### DATASET CONTENT
*** Block opens ***
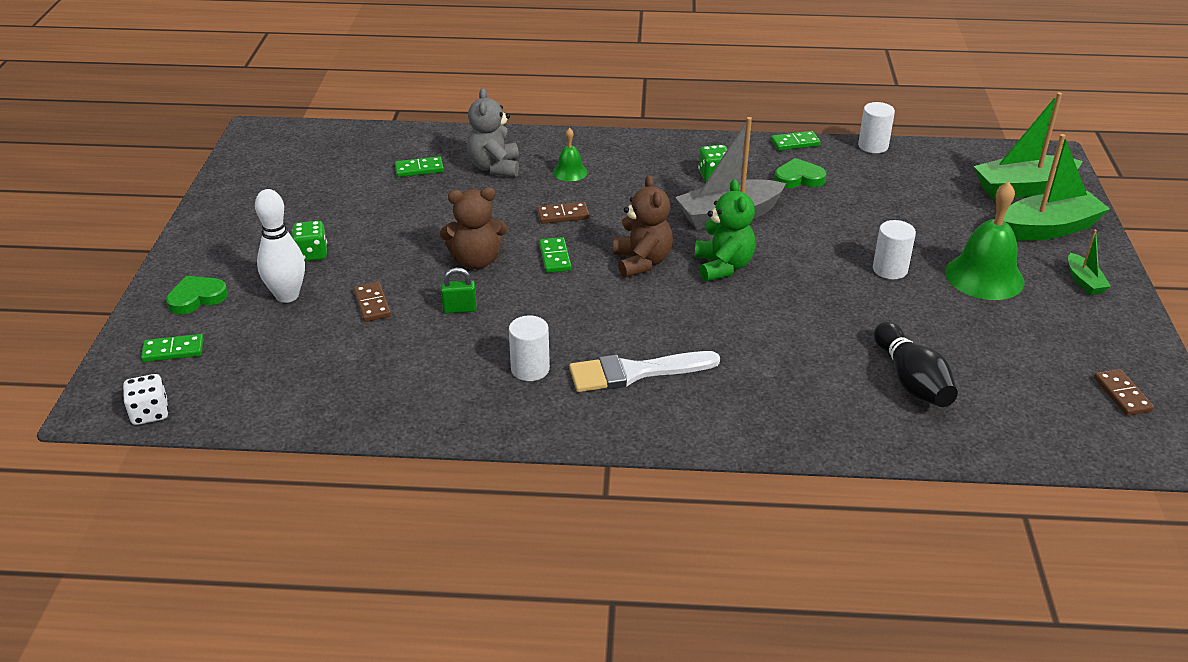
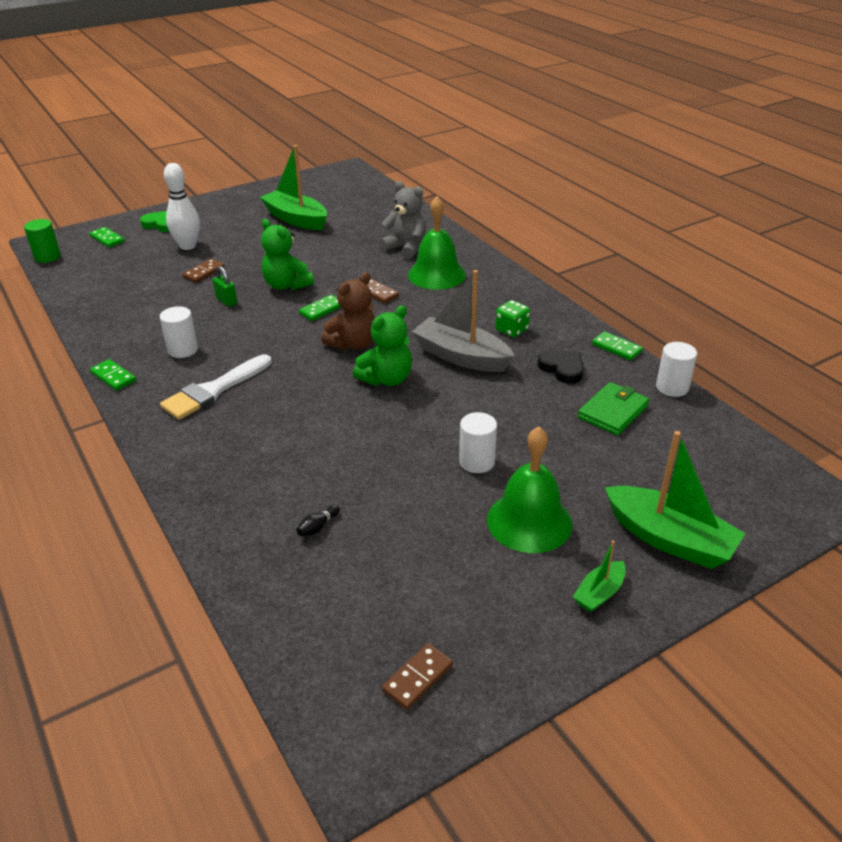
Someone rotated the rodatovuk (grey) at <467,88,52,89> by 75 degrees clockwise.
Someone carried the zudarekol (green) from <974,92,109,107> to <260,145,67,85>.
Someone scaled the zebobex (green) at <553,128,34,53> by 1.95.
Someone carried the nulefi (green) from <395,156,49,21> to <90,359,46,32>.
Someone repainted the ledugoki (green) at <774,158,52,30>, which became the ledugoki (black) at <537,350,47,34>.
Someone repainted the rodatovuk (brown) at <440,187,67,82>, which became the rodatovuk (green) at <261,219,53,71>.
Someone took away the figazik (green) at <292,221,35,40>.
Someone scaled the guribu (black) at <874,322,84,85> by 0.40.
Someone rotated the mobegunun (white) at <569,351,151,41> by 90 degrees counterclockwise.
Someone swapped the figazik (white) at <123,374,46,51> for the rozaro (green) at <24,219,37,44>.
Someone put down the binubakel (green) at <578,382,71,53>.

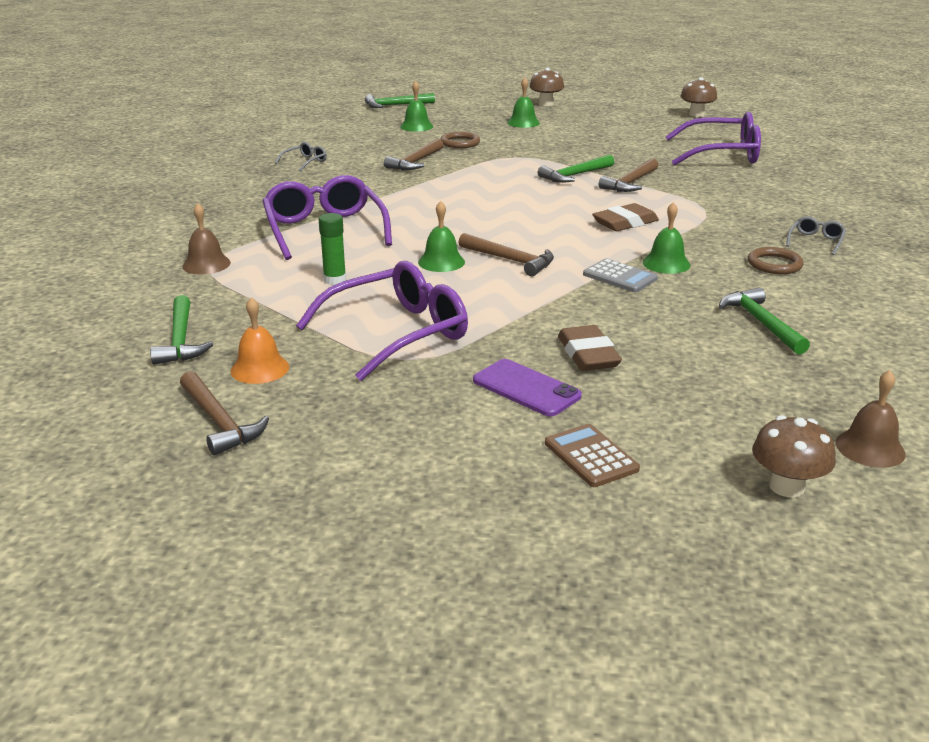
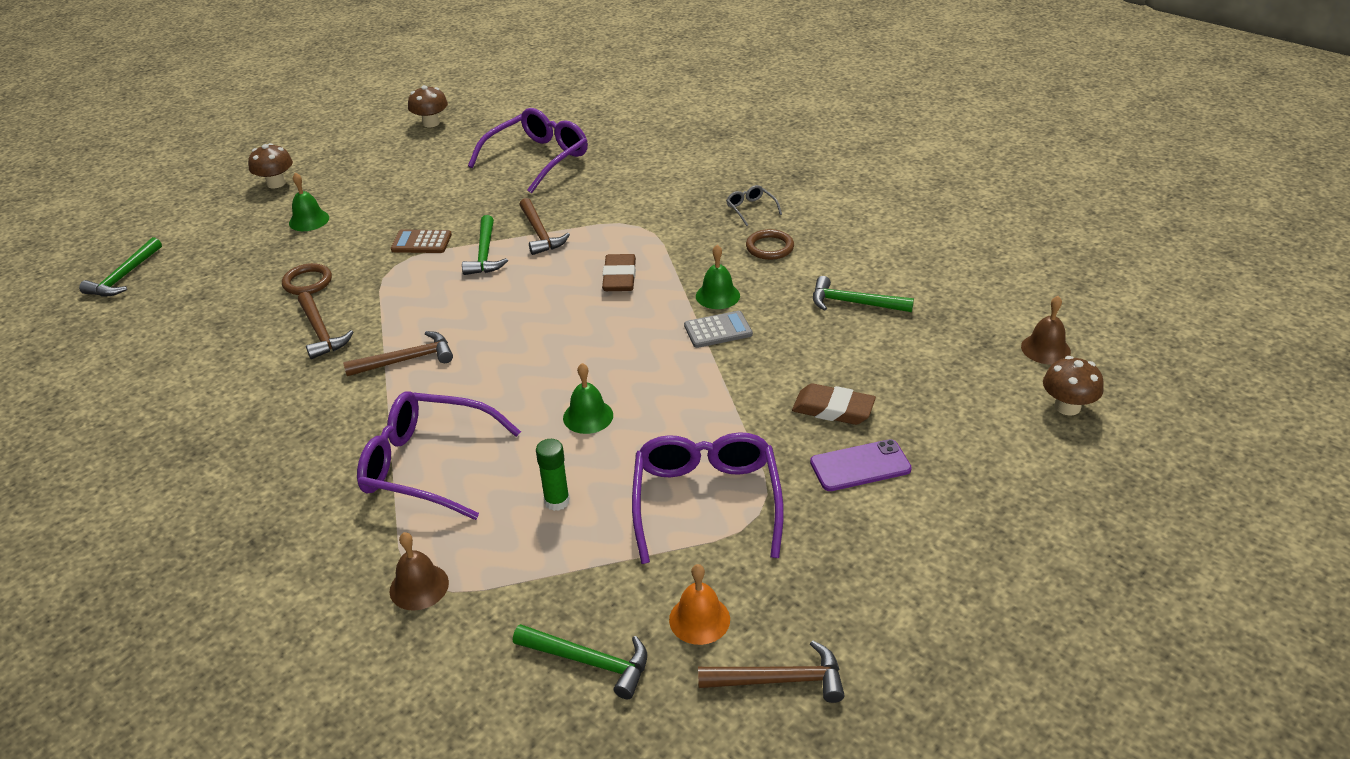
Someone took away the zebobex (green) at <400,81,33,51>.
Someone took away the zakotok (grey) at <275,142,52,30>.
Someone carried the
*** Block closes ***
### WHAT TO WORK ON
Transcribe the records above from the line holding "Someone carried the zudarekol" down to the line holding "Someone swapped the", inclusive, without adding anything.

### RESPONSE
Someone carried the zudarekol (green) from <974,92,109,107> to <260,145,67,85>.
Someone scaled the zebobex (green) at <553,128,34,53> by 1.95.
Someone carried the nulefi (green) from <395,156,49,21> to <90,359,46,32>.
Someone repainted the ledugoki (green) at <774,158,52,30>, which became the ledugoki (black) at <537,350,47,34>.
Someone repainted the rodatovuk (brown) at <440,187,67,82>, which became the rodatovuk (green) at <261,219,53,71>.
Someone took away the figazik (green) at <292,221,35,40>.
Someone scaled the guribu (black) at <874,322,84,85> by 0.40.
Someone rotated the mobegunun (white) at <569,351,151,41> by 90 degrees counterclockwise.
Someone swapped the figazik (white) at <123,374,46,51> for the rozaro (green) at <24,219,37,44>.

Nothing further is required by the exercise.